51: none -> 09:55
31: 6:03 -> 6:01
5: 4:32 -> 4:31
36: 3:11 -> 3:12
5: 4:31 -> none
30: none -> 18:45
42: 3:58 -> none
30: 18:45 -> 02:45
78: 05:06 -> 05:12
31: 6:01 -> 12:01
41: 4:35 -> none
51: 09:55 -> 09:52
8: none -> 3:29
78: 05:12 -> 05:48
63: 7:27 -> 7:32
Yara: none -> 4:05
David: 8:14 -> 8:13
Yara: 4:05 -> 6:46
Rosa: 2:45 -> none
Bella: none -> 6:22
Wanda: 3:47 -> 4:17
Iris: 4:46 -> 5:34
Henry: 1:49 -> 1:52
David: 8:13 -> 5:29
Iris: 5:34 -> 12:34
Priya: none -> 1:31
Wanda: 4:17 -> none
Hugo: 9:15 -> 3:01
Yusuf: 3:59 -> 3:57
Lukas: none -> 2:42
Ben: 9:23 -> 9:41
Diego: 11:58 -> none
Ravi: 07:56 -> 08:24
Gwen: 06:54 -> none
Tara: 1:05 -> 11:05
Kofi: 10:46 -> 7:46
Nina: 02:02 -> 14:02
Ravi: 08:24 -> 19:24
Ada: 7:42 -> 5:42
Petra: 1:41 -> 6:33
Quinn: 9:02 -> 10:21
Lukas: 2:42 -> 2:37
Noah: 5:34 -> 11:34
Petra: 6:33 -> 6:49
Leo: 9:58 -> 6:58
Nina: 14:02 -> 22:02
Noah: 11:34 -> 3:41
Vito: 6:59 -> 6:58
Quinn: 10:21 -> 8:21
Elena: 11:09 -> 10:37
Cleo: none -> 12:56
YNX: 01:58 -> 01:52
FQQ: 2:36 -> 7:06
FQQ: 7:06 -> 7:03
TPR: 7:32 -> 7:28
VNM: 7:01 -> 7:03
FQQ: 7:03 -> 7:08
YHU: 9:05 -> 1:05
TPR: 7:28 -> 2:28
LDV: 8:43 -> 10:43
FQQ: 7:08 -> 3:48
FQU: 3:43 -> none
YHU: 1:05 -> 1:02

- _Problem details_: Output every line of the listing as a JSON array of strings, with one string per line and blank lines omitted.

- _Answer in full_:
[
  "51: none -> 09:55",
  "31: 6:03 -> 6:01",
  "5: 4:32 -> 4:31",
  "36: 3:11 -> 3:12",
  "5: 4:31 -> none",
  "30: none -> 18:45",
  "42: 3:58 -> none",
  "30: 18:45 -> 02:45",
  "78: 05:06 -> 05:12",
  "31: 6:01 -> 12:01",
  "41: 4:35 -> none",
  "51: 09:55 -> 09:52",
  "8: none -> 3:29",
  "78: 05:12 -> 05:48",
  "63: 7:27 -> 7:32",
  "Yara: none -> 4:05",
  "David: 8:14 -> 8:13",
  "Yara: 4:05 -> 6:46",
  "Rosa: 2:45 -> none",
  "Bella: none -> 6:22",
  "Wanda: 3:47 -> 4:17",
  "Iris: 4:46 -> 5:34",
  "Henry: 1:49 -> 1:52",
  "David: 8:13 -> 5:29",
  "Iris: 5:34 -> 12:34",
  "Priya: none -> 1:31",
  "Wanda: 4:17 -> none",
  "Hugo: 9:15 -> 3:01",
  "Yusuf: 3:59 -> 3:57",
  "Lukas: none -> 2:42",
  "Ben: 9:23 -> 9:41",
  "Diego: 11:58 -> none",
  "Ravi: 07:56 -> 08:24",
  "Gwen: 06:54 -> none",
  "Tara: 1:05 -> 11:05",
  "Kofi: 10:46 -> 7:46",
  "Nina: 02:02 -> 14:02",
  "Ravi: 08:24 -> 19:24",
  "Ada: 7:42 -> 5:42",
  "Petra: 1:41 -> 6:33",
  "Quinn: 9:02 -> 10:21",
  "Lukas: 2:42 -> 2:37",
  "Noah: 5:34 -> 11:34",
  "Petra: 6:33 -> 6:49",
  "Leo: 9:58 -> 6:58",
  "Nina: 14:02 -> 22:02",
  "Noah: 11:34 -> 3:41",
  "Vito: 6:59 -> 6:58",
  "Quinn: 10:21 -> 8:21",
  "Elena: 11:09 -> 10:37",
  "Cleo: none -> 12:56",
  "YNX: 01:58 -> 01:52",
  "FQQ: 2:36 -> 7:06",
  "FQQ: 7:06 -> 7:03",
  "TPR: 7:32 -> 7:28",
  "VNM: 7:01 -> 7:03",
  "FQQ: 7:03 -> 7:08",
  "YHU: 9:05 -> 1:05",
  "TPR: 7:28 -> 2:28",
  "LDV: 8:43 -> 10:43",
  "FQQ: 7:08 -> 3:48",
  "FQU: 3:43 -> none",
  "YHU: 1:05 -> 1:02"
]